■ Work item: Using the listing below, retype exactly the lines starting at the one with "camera: 145 degrees left, 0 degrees up" and ending at the one with "(600, 289) = (313, 193): green", and include both.

■ Available data:
* * *
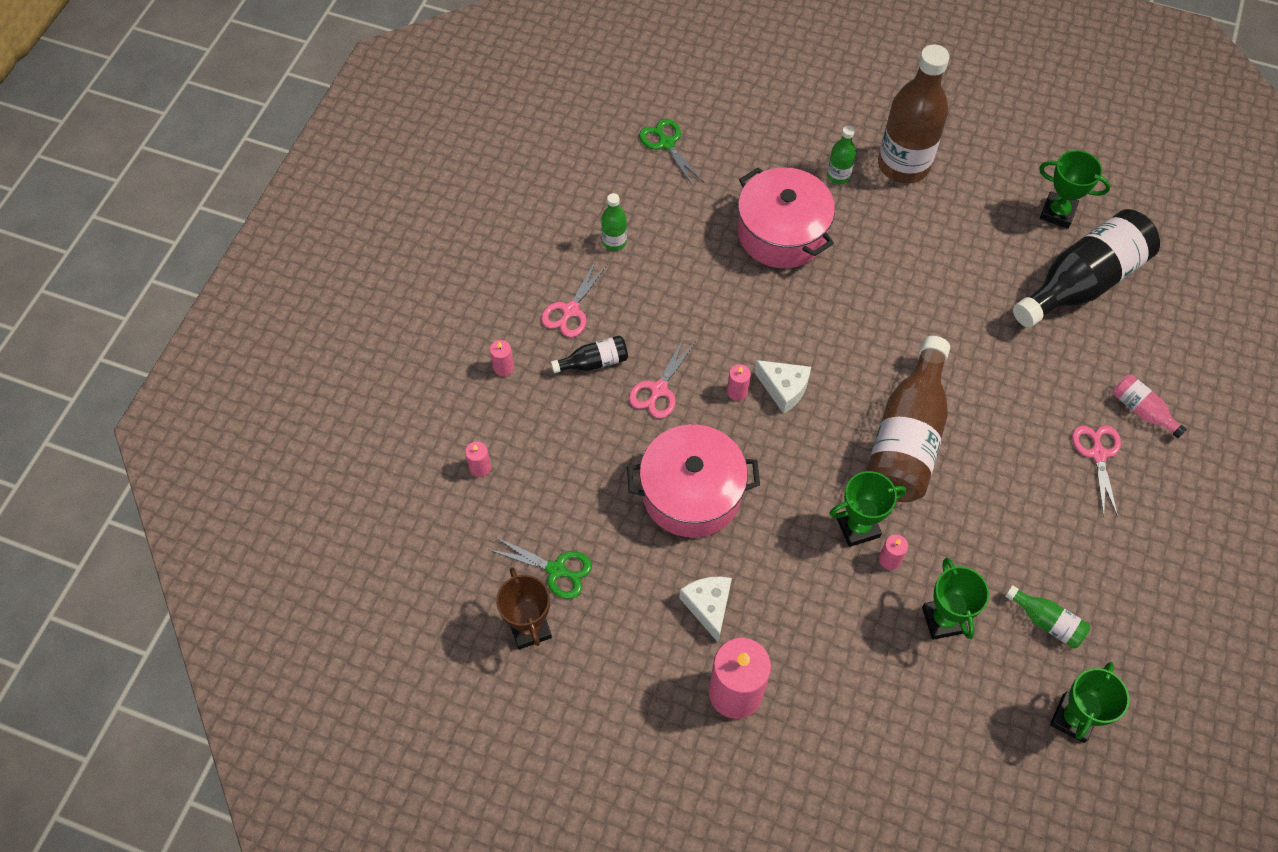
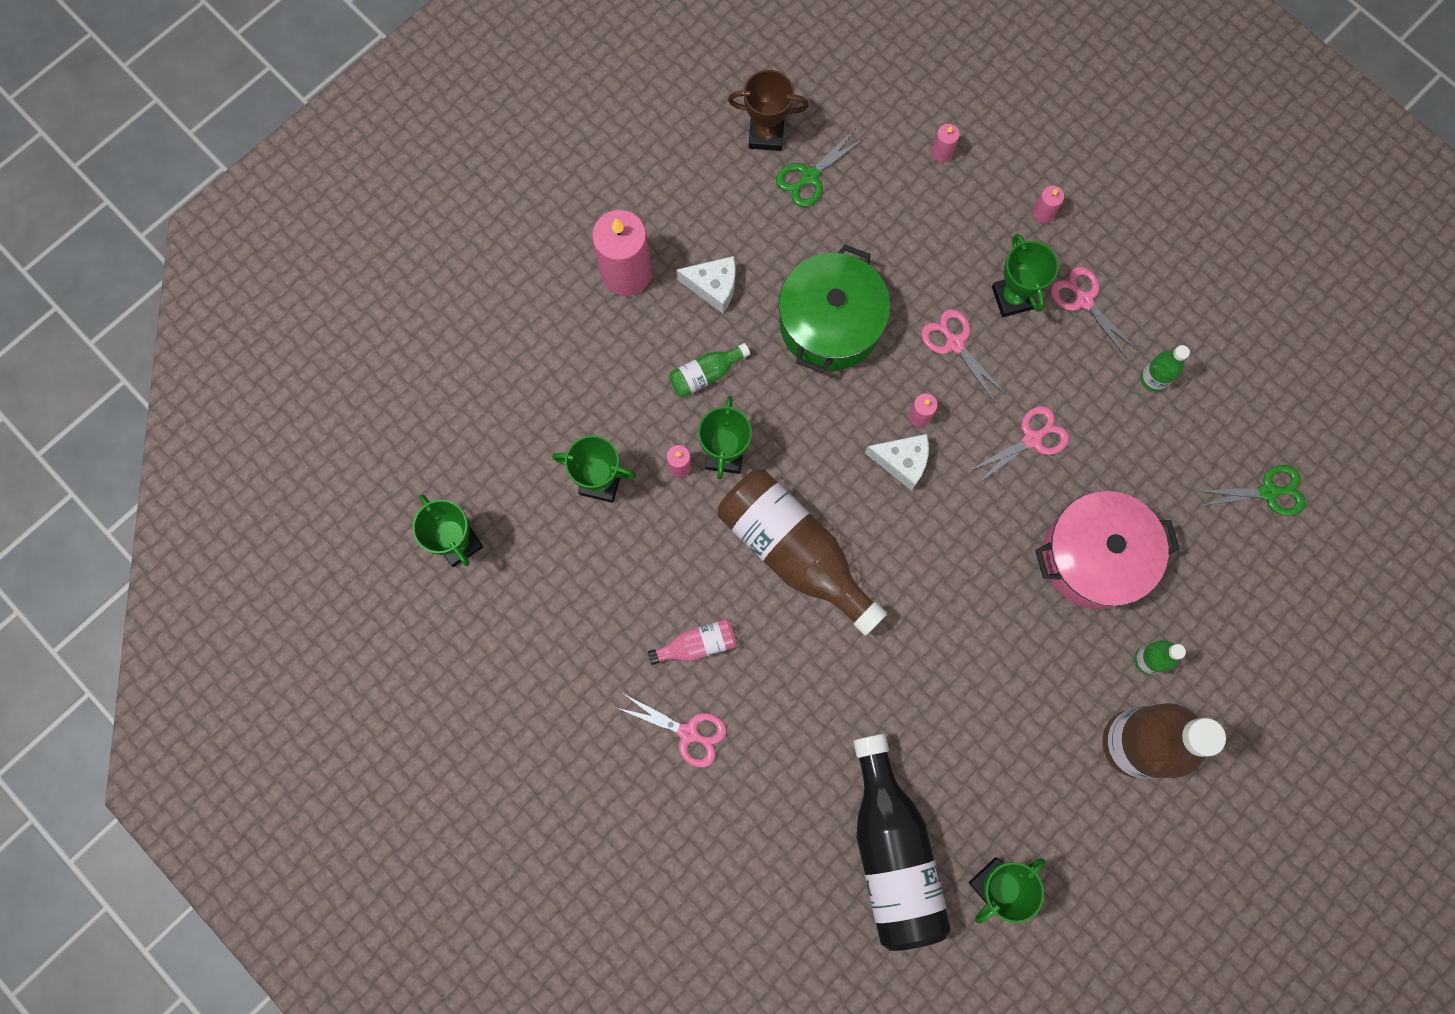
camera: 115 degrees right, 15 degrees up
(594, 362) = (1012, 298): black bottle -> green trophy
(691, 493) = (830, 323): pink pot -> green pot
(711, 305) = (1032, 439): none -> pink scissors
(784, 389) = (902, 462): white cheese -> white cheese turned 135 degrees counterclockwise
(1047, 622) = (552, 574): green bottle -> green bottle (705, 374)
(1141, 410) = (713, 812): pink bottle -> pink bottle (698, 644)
* * *
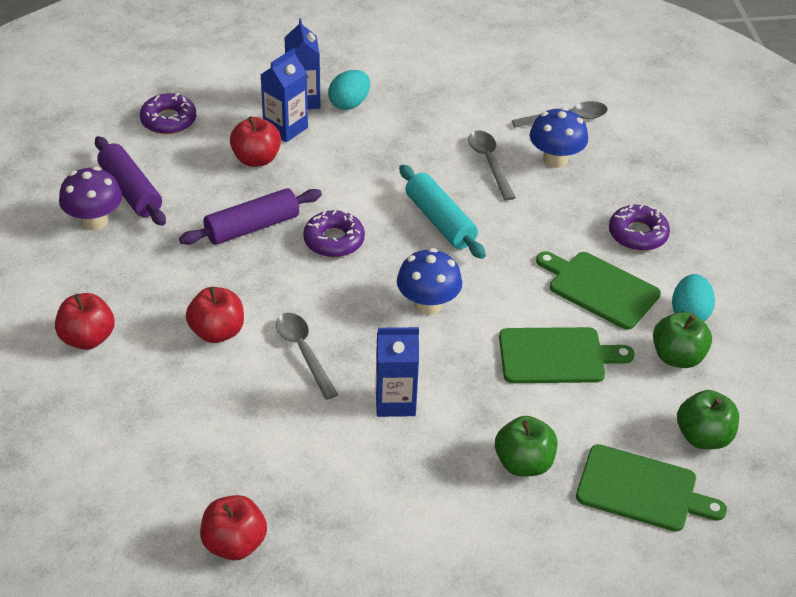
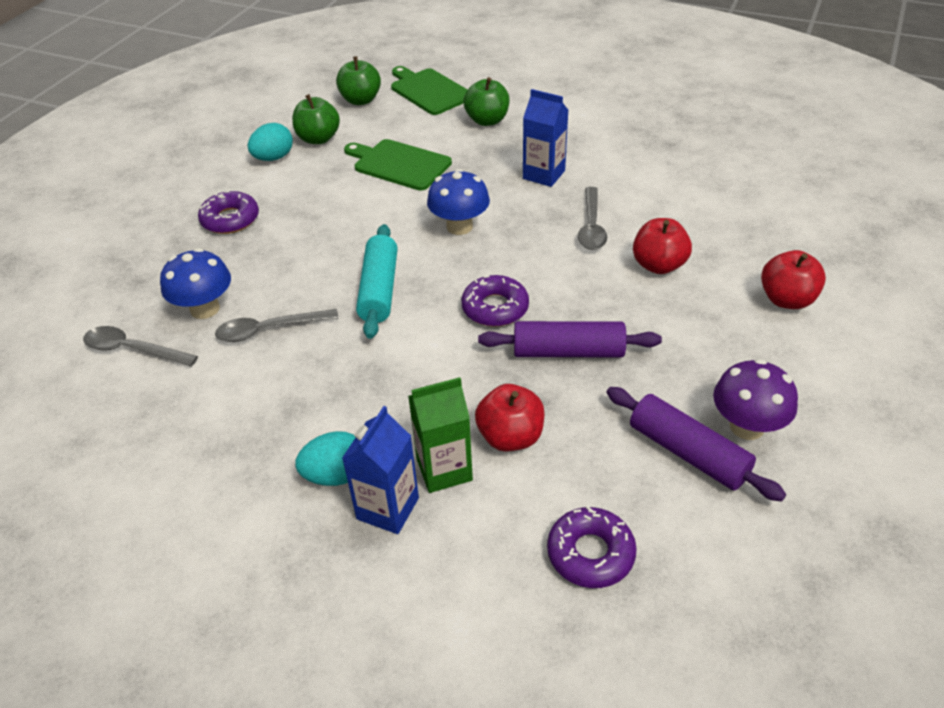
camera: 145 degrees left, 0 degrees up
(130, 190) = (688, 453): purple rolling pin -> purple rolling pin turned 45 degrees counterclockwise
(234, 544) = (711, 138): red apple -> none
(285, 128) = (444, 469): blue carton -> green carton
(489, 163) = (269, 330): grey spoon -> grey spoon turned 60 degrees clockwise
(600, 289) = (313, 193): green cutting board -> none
* * *
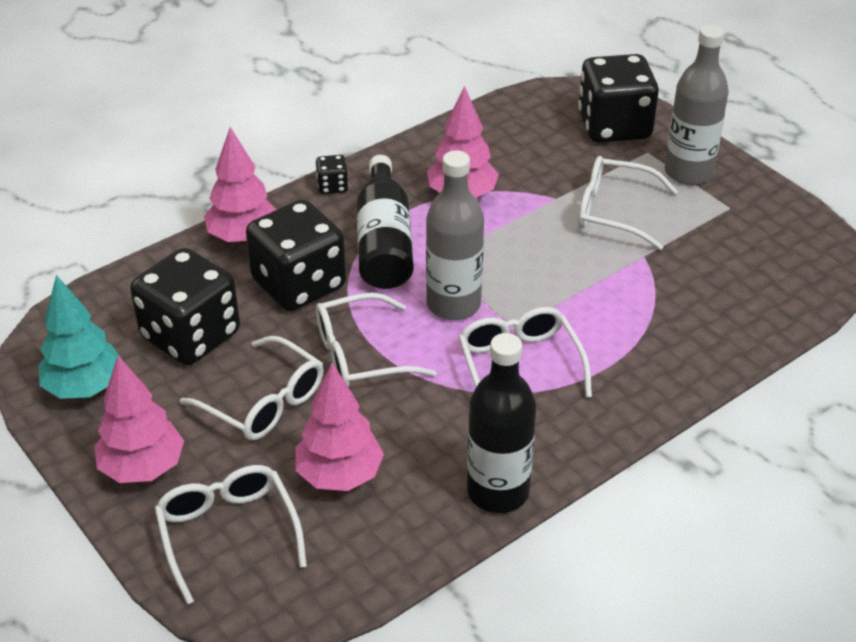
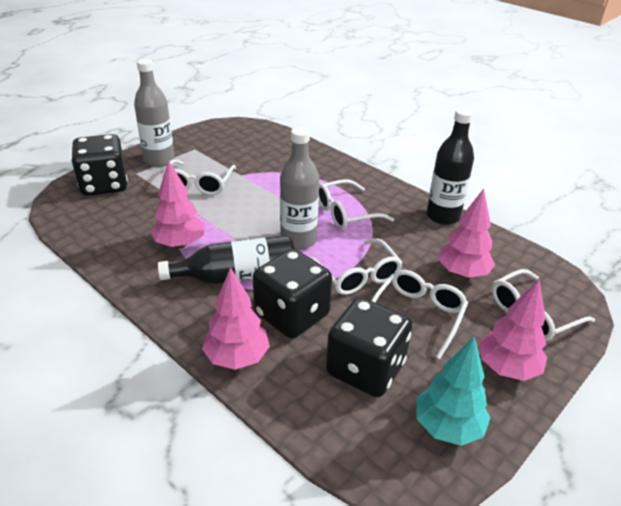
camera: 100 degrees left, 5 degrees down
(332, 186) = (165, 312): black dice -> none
* * *
■ Solution for this exercise:
camera: 145 degrees left, 0 degrees up
(130, 190) = (688, 453): purple rolling pin -> purple rolling pin turned 45 degrees counterclockwise
(234, 544) = (711, 138): red apple -> none
(285, 128) = (444, 469): blue carton -> green carton
(489, 163) = (269, 330): grey spoon -> grey spoon turned 60 degrees clockwise
(600, 289) = (313, 193): green cutting board -> none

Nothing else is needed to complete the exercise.